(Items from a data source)

[Start of Attachment]

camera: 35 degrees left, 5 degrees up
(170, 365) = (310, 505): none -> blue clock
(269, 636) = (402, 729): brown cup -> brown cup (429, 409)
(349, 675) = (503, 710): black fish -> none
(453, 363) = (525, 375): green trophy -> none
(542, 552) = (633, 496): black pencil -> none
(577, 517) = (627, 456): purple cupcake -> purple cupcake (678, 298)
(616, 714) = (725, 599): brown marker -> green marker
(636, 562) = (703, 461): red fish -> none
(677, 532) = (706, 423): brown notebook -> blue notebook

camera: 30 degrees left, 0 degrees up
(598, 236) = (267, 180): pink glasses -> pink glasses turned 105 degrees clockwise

[End of Attachment]
[Start of Attachment]

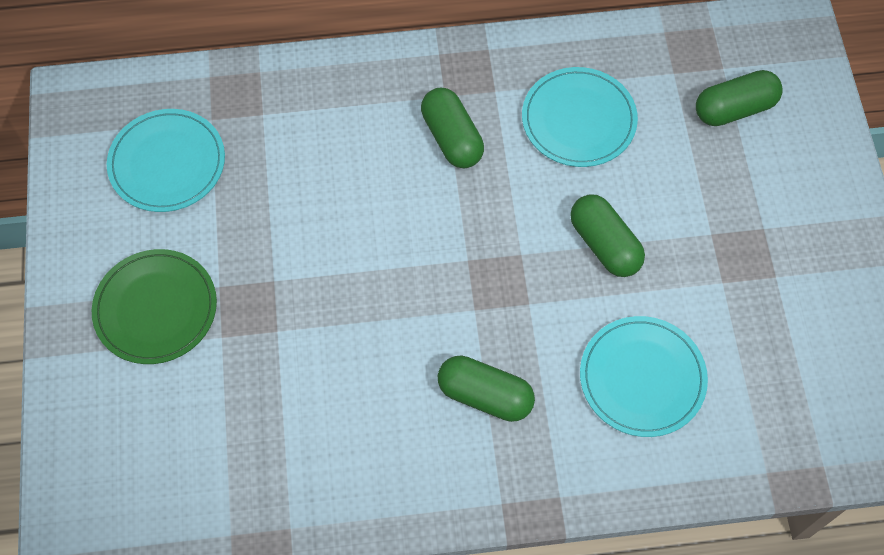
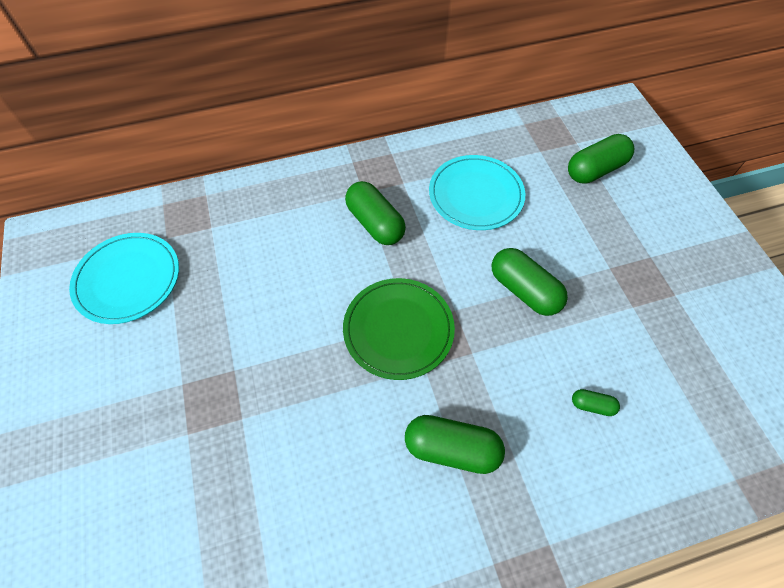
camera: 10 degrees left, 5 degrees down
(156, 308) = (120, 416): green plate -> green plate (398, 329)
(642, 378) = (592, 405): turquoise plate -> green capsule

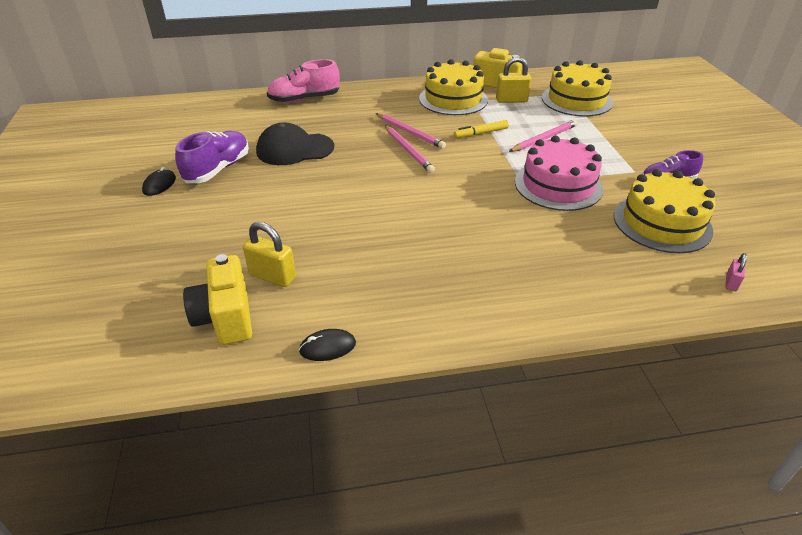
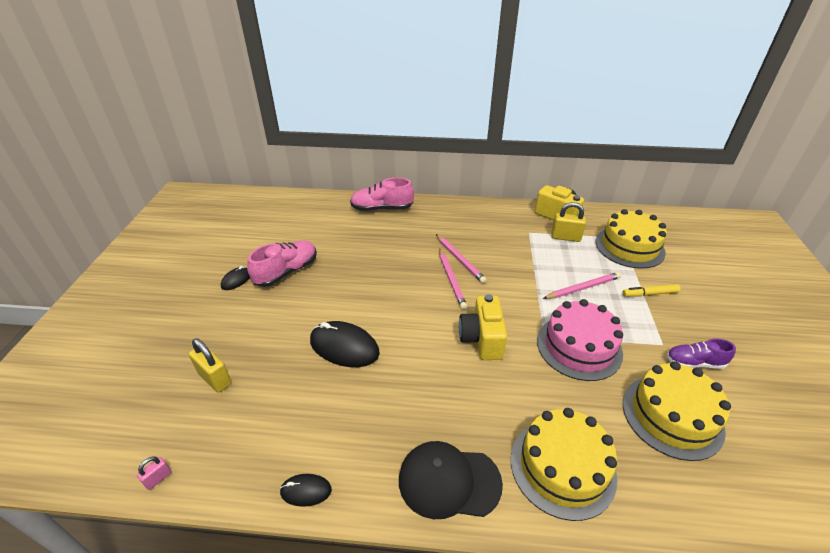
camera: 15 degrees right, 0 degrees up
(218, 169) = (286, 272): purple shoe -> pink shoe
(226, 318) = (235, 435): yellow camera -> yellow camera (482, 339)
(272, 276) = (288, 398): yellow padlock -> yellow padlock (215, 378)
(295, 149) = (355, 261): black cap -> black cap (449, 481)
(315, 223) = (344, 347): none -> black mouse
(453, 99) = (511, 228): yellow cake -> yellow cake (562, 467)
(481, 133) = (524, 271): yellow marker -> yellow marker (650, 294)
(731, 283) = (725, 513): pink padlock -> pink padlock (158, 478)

[End of Attachment]
[Start of Attachment]

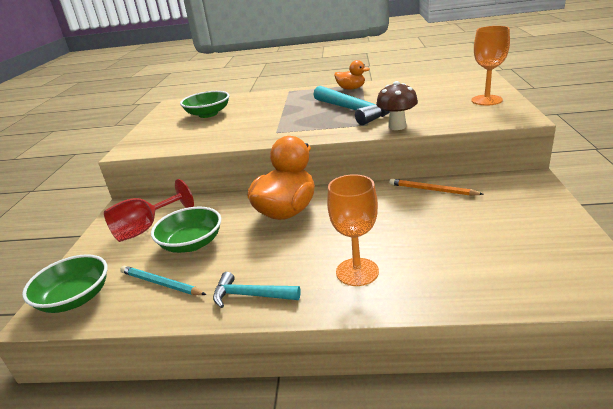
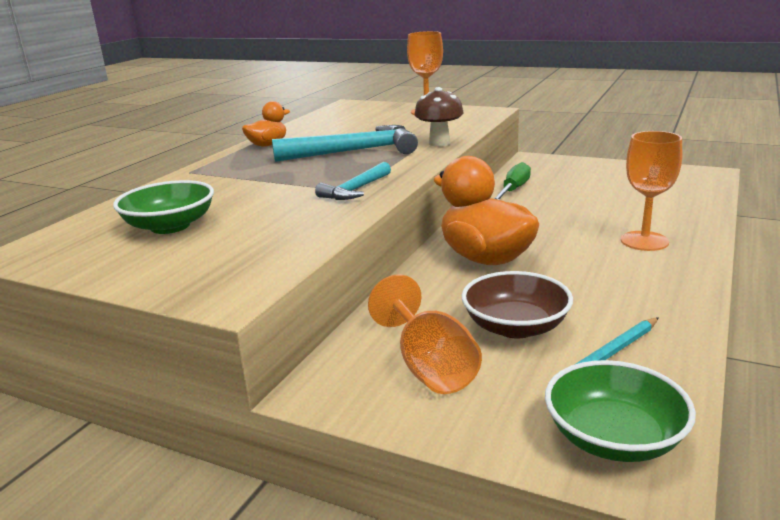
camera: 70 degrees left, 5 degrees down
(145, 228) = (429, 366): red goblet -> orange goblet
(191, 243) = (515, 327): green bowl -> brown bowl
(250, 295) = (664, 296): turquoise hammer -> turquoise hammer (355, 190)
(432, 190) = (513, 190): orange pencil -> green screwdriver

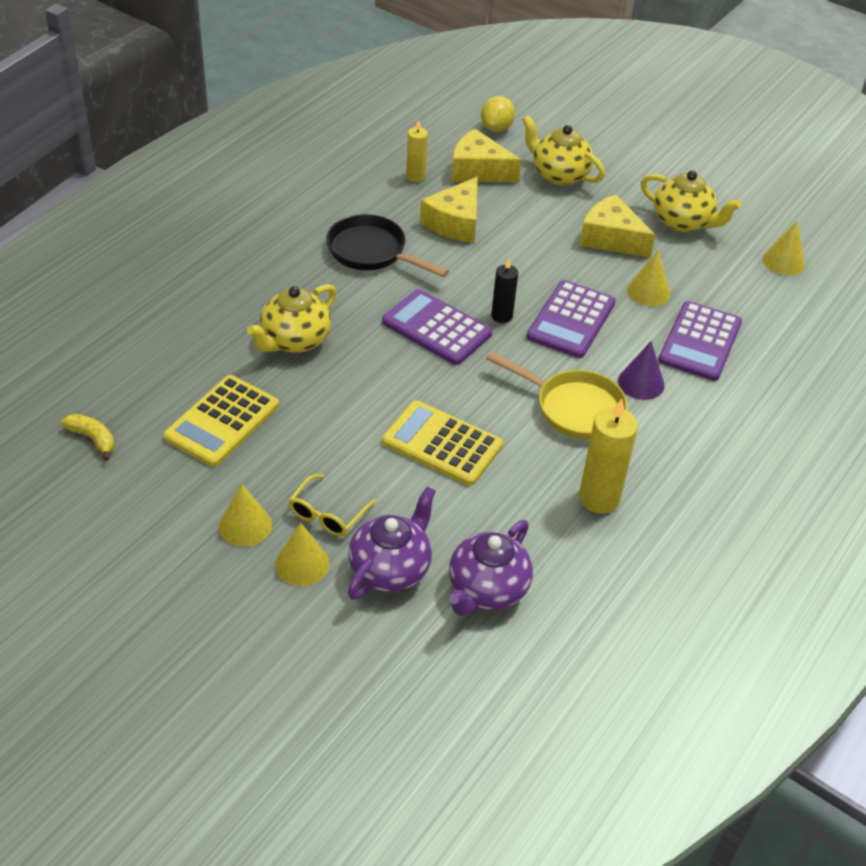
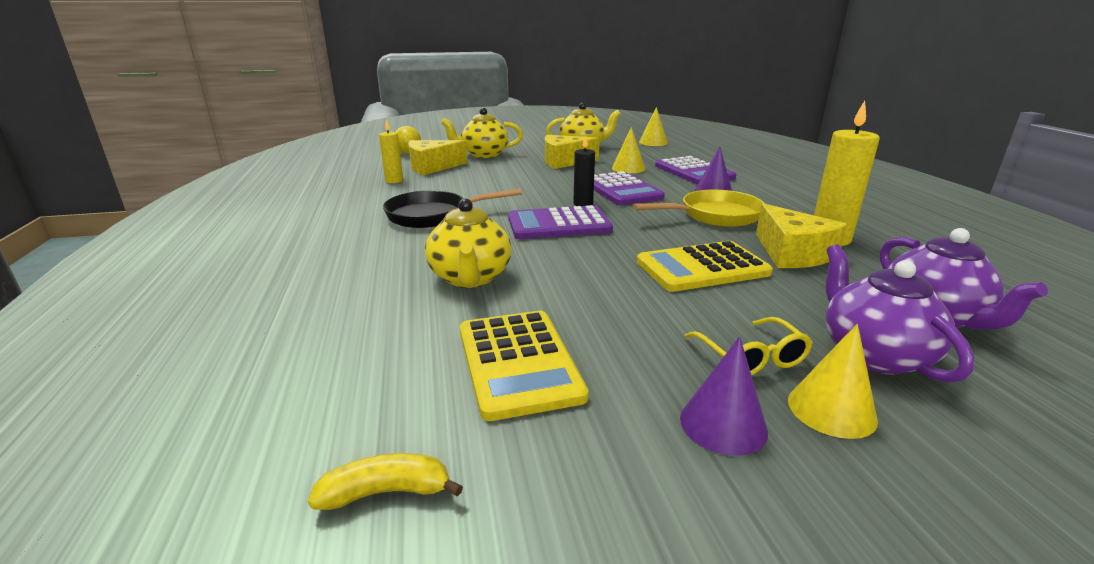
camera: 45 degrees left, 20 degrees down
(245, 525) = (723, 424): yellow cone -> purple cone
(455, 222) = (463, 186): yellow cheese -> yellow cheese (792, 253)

[End of Attachment]

• ABOUT THIS EXERCISE: Look through the entries above; copy every line holding the string "left".

• WRITTEN SOLUTION:
camera: 35 degrees left, 5 degrees up
camera: 30 degrees left, 0 degrees up
camera: 10 degrees left, 5 degrees down
camera: 70 degrees left, 5 degrees down
camera: 45 degrees left, 20 degrees down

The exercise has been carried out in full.